Every entry here should be copied exactly.

┌─ INPUT DATA

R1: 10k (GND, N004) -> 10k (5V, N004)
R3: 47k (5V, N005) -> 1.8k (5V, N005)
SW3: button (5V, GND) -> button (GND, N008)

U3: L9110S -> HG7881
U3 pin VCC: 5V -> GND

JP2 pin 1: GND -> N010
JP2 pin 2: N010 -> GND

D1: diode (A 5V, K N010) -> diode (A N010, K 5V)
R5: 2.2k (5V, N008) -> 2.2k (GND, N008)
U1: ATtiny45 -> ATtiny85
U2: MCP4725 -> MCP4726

└─

SOLUTION TO THIS TASK:
R1: 10k (GND, N004) -> 10k (5V, N004)
R3: 47k (5V, N005) -> 1.8k (5V, N005)
SW3: button (5V, GND) -> button (GND, N008)

U3: L9110S -> HG7881
U3 pin VCC: 5V -> GND

JP2 pin 1: GND -> N010
JP2 pin 2: N010 -> GND

D1: diode (A 5V, K N010) -> diode (A N010, K 5V)
R5: 2.2k (5V, N008) -> 2.2k (GND, N008)
U1: ATtiny45 -> ATtiny85
U2: MCP4725 -> MCP4726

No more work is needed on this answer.